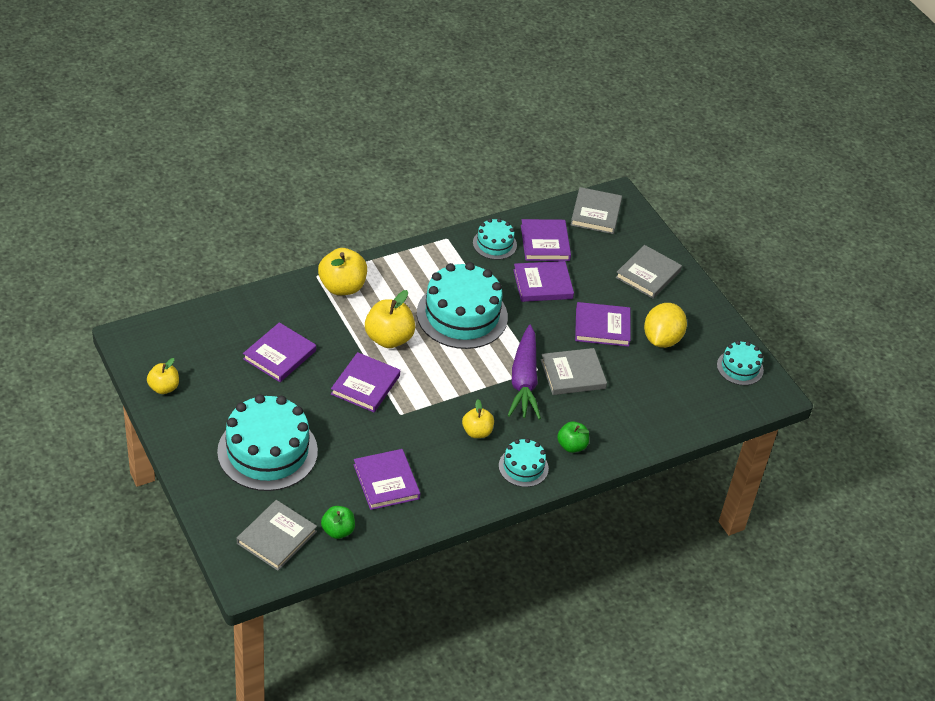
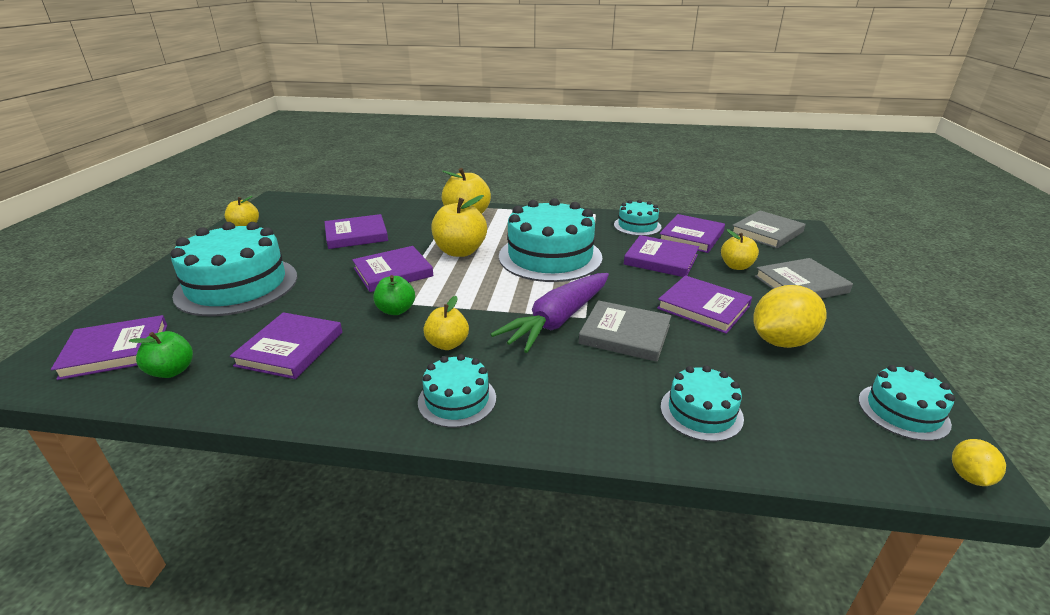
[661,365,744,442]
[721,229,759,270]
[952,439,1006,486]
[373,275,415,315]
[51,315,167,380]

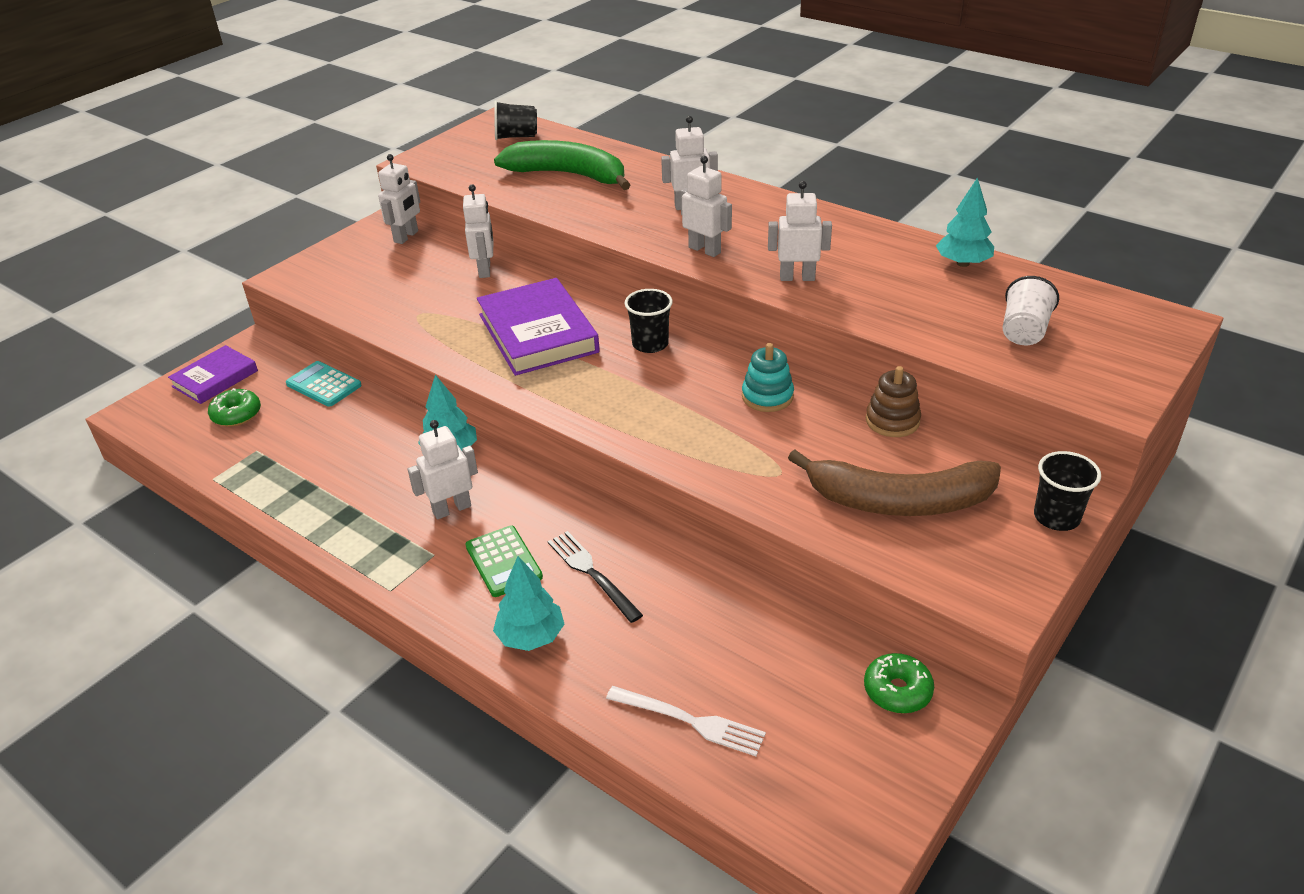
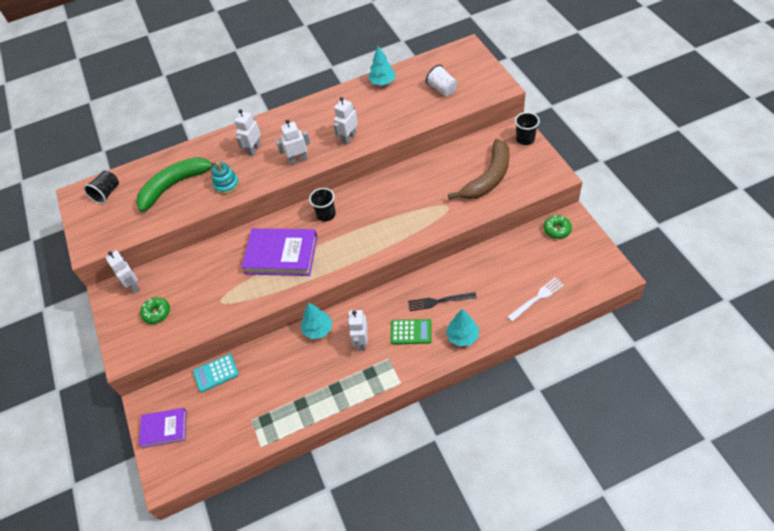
[463,184,493,278] (first image)
[866,366,921,437] (first image)
[140,297,170,324]
[211,162,239,194]
[139,408,186,448]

★ ★ ★

Brief
Copy every record above exactly, leaving out any pictures.

Worked solution
[661,365,744,442]
[721,229,759,270]
[952,439,1006,486]
[373,275,415,315]
[51,315,167,380]

[463,184,493,278] (first image)
[866,366,921,437] (first image)
[140,297,170,324]
[211,162,239,194]
[139,408,186,448]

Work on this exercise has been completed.